(Stored entries)
Start of Block

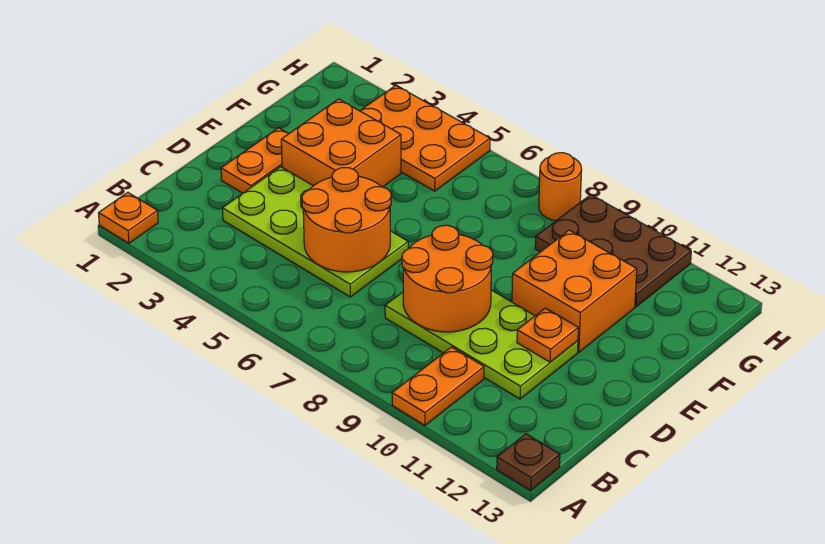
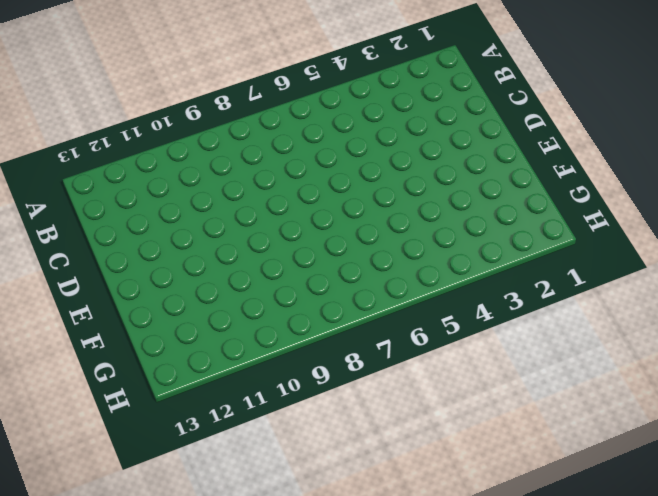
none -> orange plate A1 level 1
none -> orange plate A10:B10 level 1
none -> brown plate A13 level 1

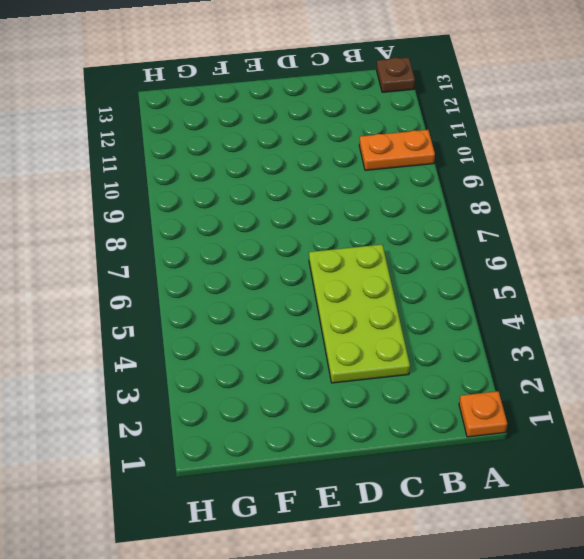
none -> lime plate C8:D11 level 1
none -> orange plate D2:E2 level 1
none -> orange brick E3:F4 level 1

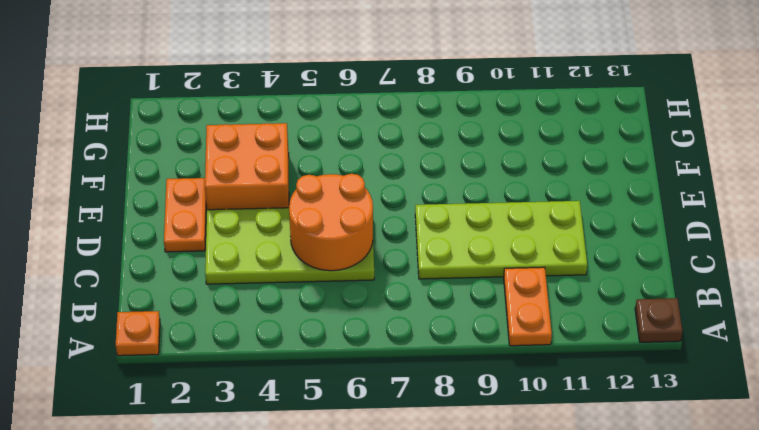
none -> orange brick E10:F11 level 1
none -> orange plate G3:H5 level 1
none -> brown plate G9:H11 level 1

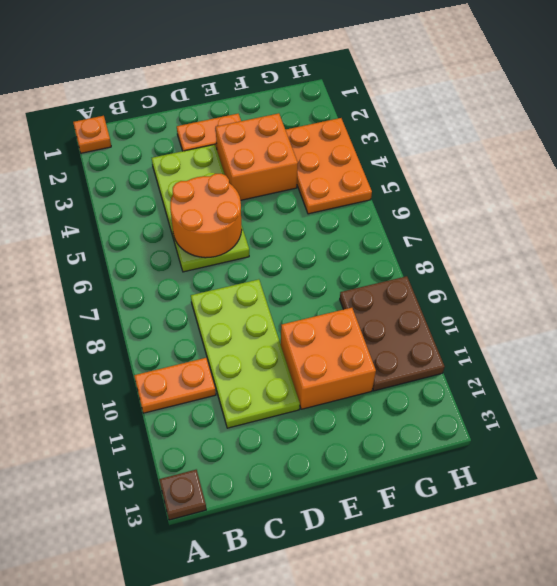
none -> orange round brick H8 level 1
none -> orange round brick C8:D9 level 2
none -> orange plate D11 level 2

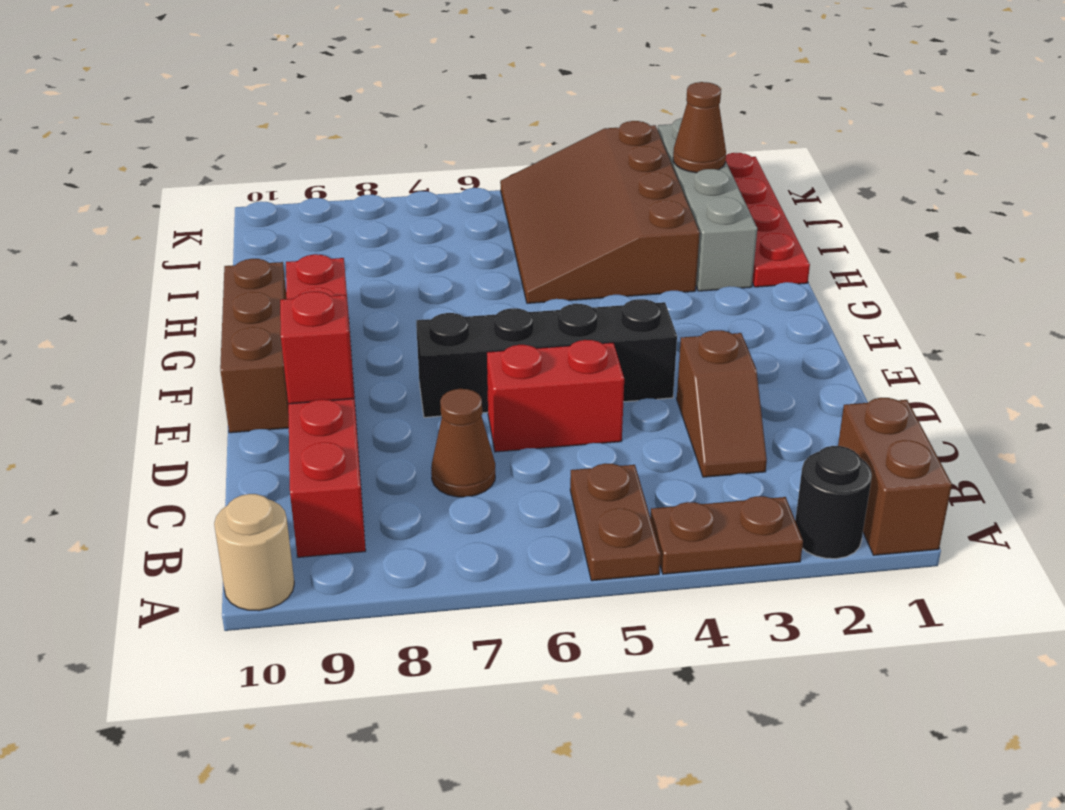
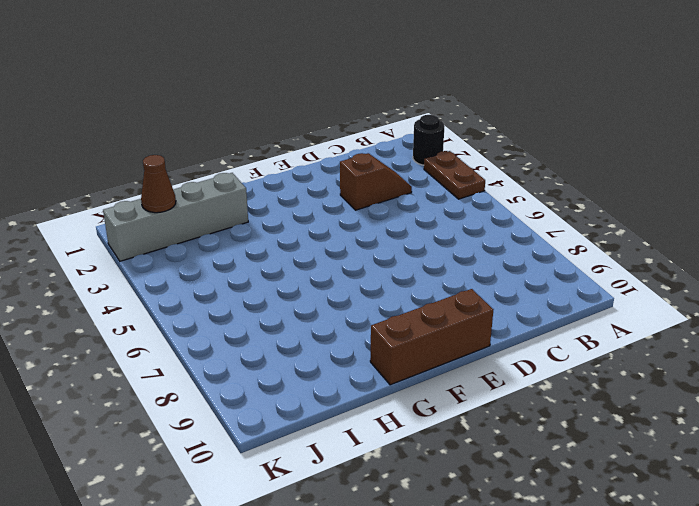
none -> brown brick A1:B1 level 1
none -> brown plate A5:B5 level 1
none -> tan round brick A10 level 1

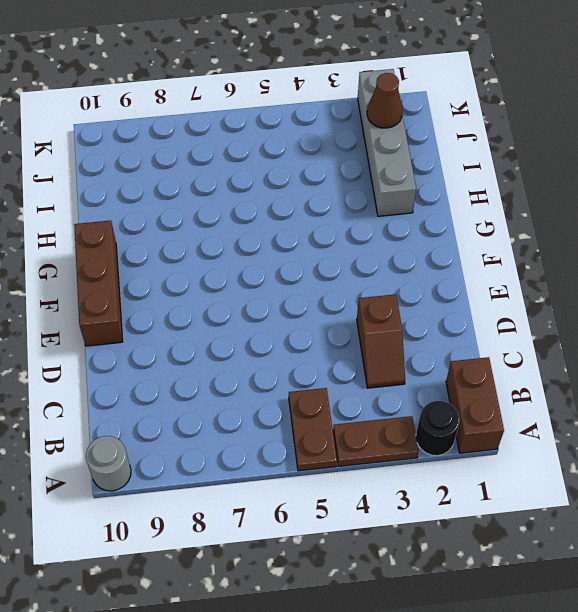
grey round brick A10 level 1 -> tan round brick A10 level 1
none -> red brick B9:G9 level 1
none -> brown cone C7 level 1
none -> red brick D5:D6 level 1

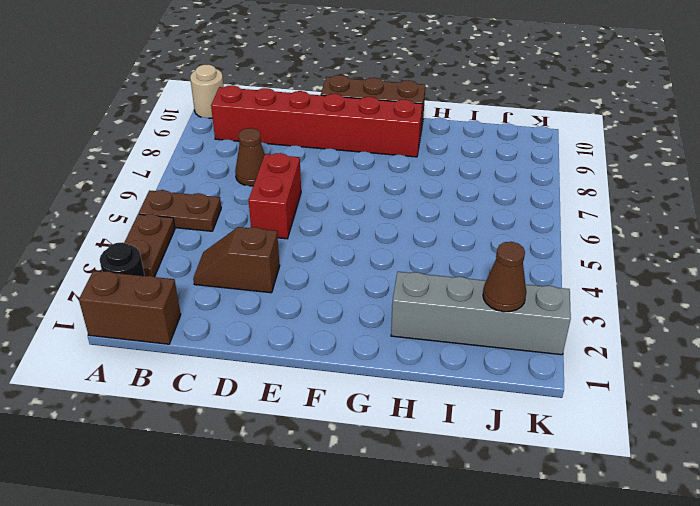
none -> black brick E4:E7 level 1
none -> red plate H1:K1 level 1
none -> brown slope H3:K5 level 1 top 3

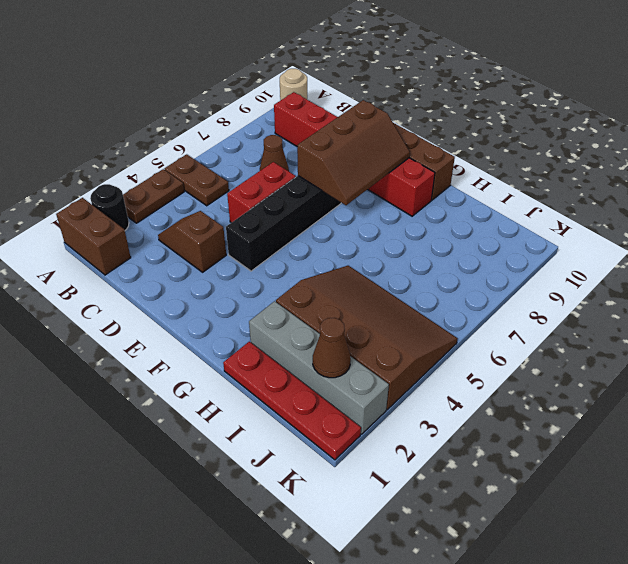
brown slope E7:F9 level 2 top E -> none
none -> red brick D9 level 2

End of Block
Start of Block

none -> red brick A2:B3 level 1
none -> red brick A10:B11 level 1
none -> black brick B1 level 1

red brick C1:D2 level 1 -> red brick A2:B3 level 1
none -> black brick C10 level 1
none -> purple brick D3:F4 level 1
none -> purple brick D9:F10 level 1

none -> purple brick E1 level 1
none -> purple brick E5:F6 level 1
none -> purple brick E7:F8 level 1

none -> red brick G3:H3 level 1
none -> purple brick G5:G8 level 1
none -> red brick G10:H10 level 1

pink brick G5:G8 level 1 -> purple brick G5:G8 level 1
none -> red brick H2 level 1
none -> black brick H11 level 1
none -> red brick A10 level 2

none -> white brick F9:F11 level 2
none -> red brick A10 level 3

End of Block

Pull out each line of the records holding the string "plate".

## EXERCISE ANSWER
none -> orange plate A1 level 1
none -> orange plate A10:B10 level 1
none -> brown plate A13 level 1
none -> lime plate C8:D11 level 1
none -> orange plate D2:E2 level 1
none -> orange plate G3:H5 level 1
none -> brown plate G9:H11 level 1
none -> orange plate D11 level 2
none -> brown plate A5:B5 level 1
none -> red plate H1:K1 level 1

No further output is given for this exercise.